Exercise description: Go through the records and report each line holding the string "grey".

Data for this exercise:
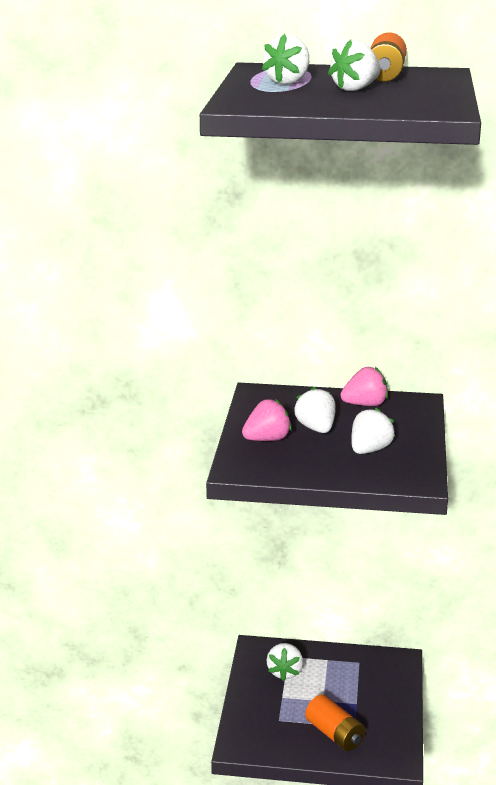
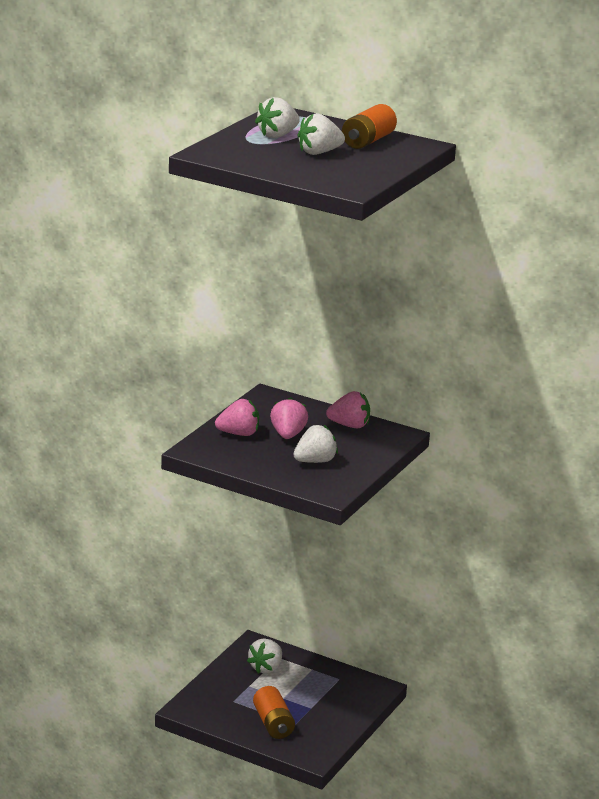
camera: 20 degrees right, 0 degrees up
(316, 428) = (288, 435): white strawberry -> pink strawberry

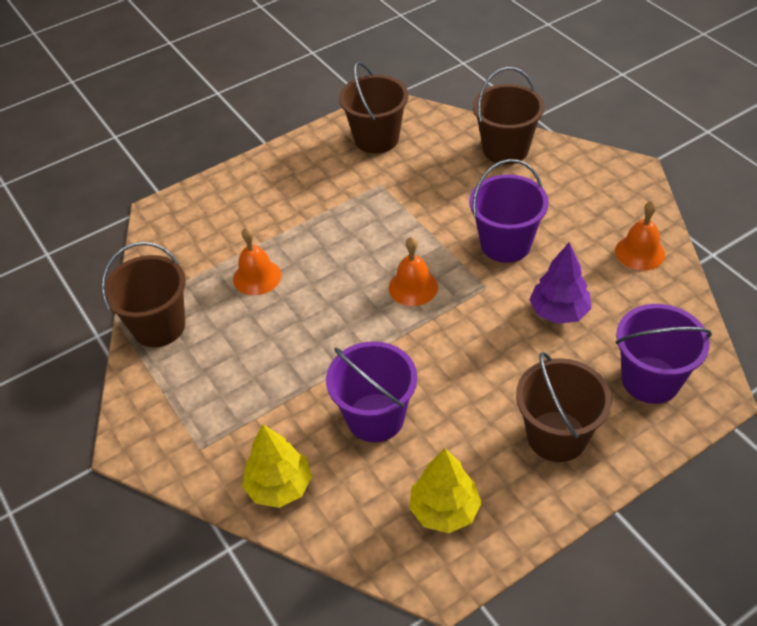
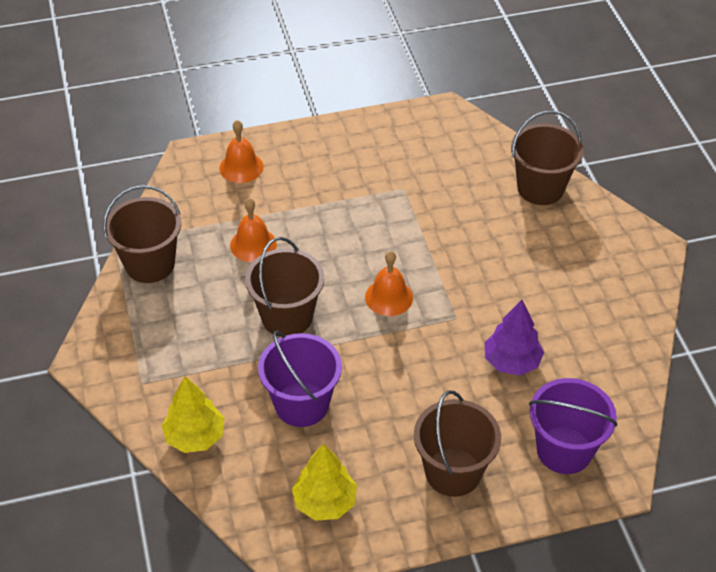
camera: 15 degrees right, 0 degrees up
(376, 139) = (421, 141): brown bucket -> brown bucket (287, 317)
(505, 244) = (494, 282): purple bucket -> none
(640, 252) = (618, 329): orange bell -> orange bell (241, 167)

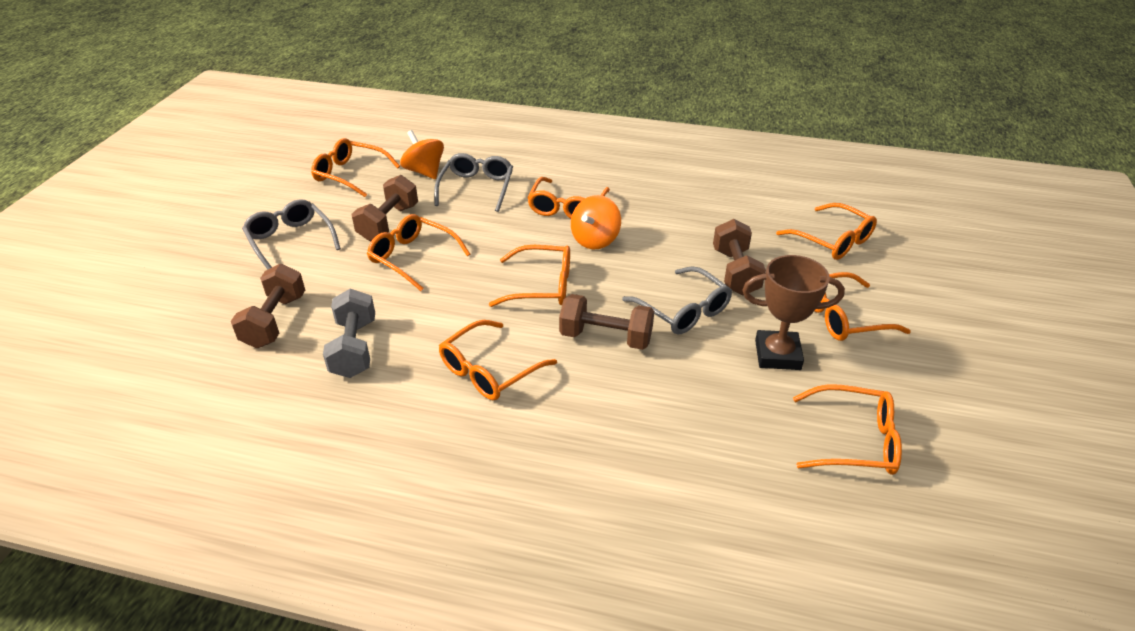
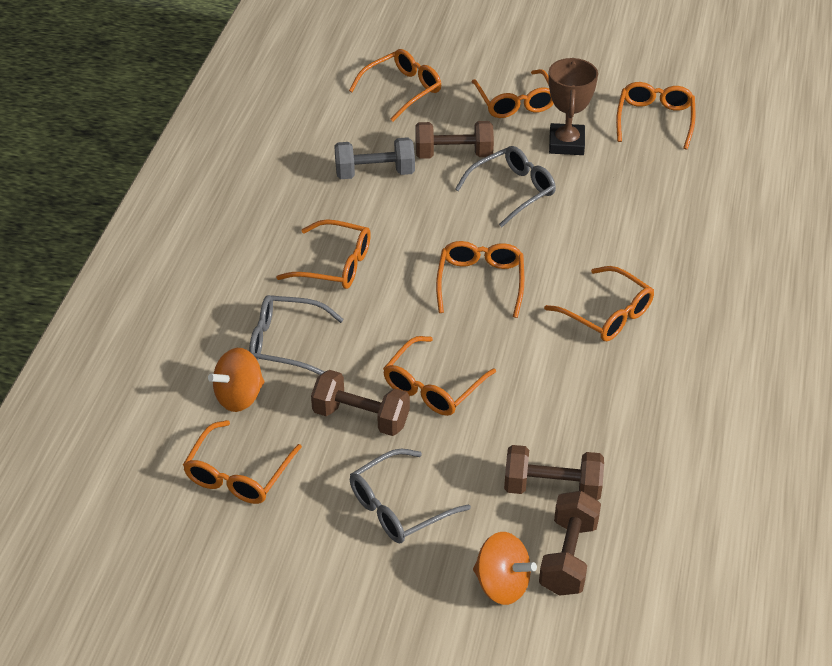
camera: 90 degrees left, 5 degrees up
(354, 348) = (588, 414): grey dumbbell -> grey dumbbell (375, 173)
(595, 240) = (400, 244): orange spinning top -> orange spinning top (502, 584)
(605, 338) = (555, 240): brown dumbbell -> brown dumbbell (568, 557)

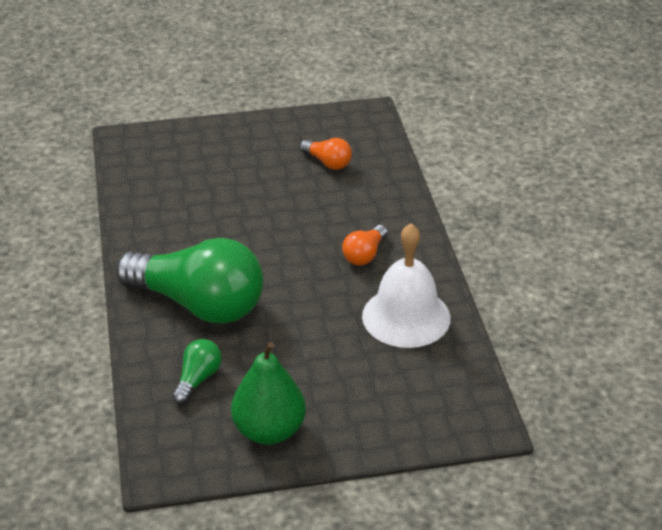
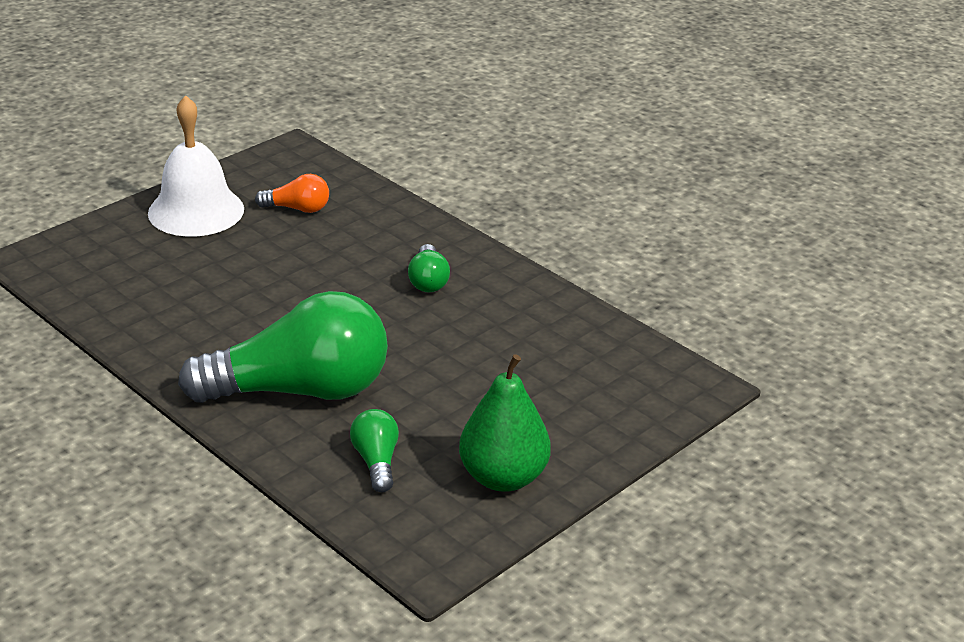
camera: 35 degrees left, 5 degrees down
(364, 255) = (428, 281): orange light bulb -> green light bulb
(406, 317) = (528, 321): white bell -> white bell (196, 211)

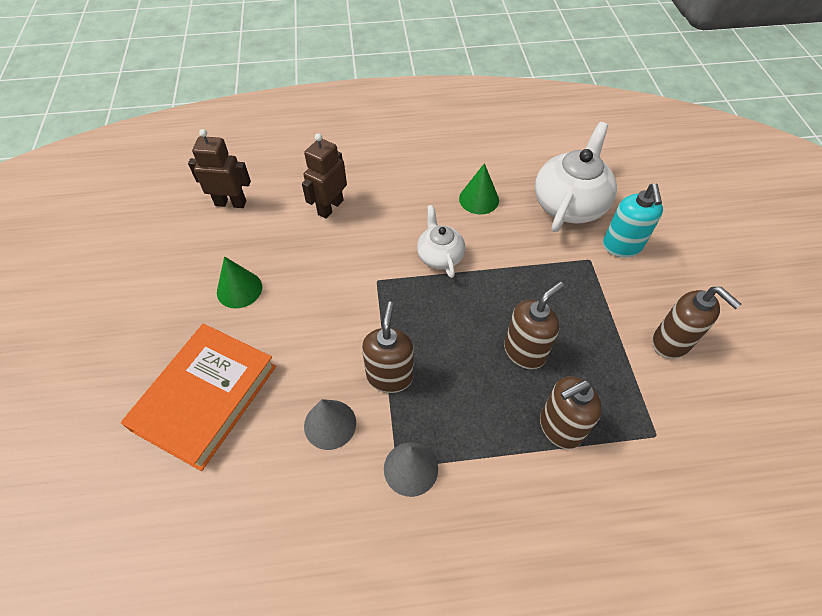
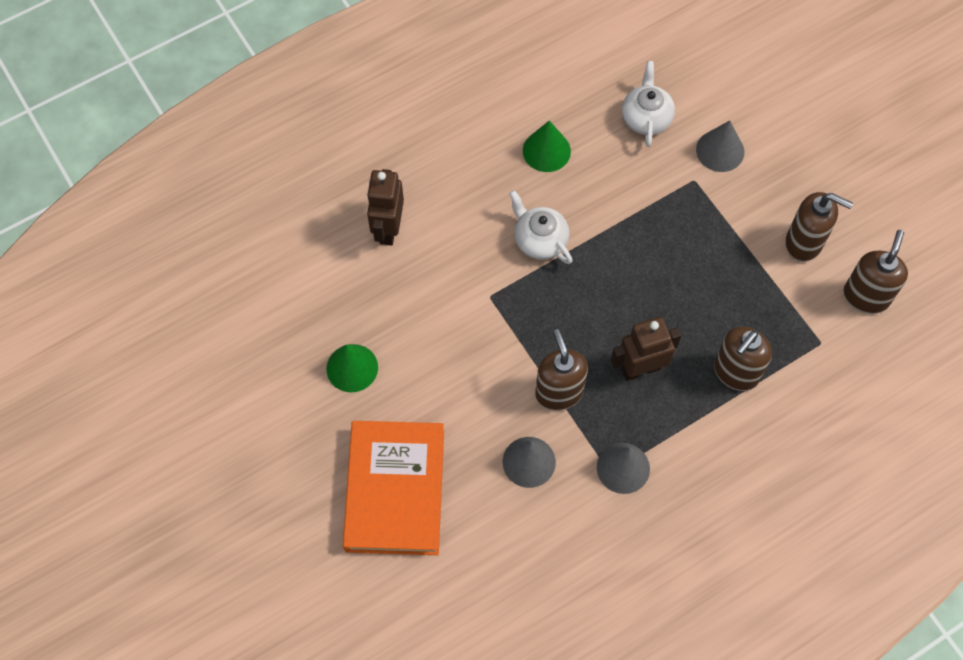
camera: 25 degrees left, 10 degrees up
(231, 203) = (270, 270): brown robot -> brown robot (640, 369)
(524, 351) = (673, 311): brown soap dispenser -> brown soap dispenser (865, 296)
(569, 204) = (646, 118): white teapot -> white teapot, size x0.58
(622, 246) = (720, 150): turquoise soap dispenser -> grey cone

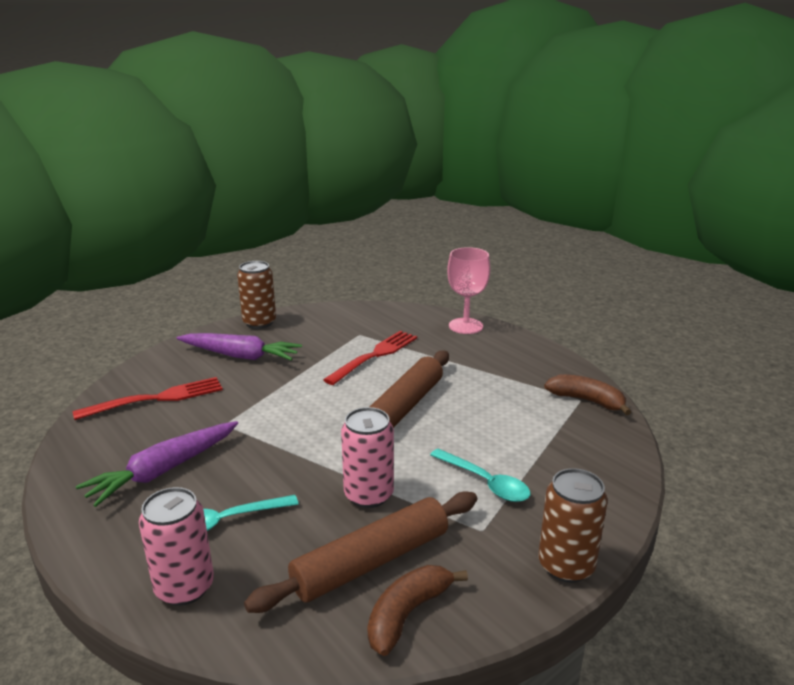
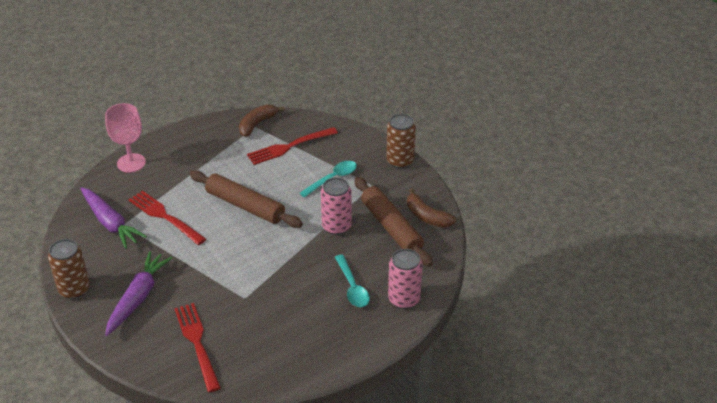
camera: 85 degrees left, 15 degrees up
(164, 470) = (296, 324): purple carrot -> purple carrot (110, 223)
(548, 433) = (289, 147): none -> red fork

Exercise result:
(354, 348) = (588, 414): grey dumbbell -> grey dumbbell (375, 173)
(622, 246) = (720, 150): turquoise soap dispenser -> grey cone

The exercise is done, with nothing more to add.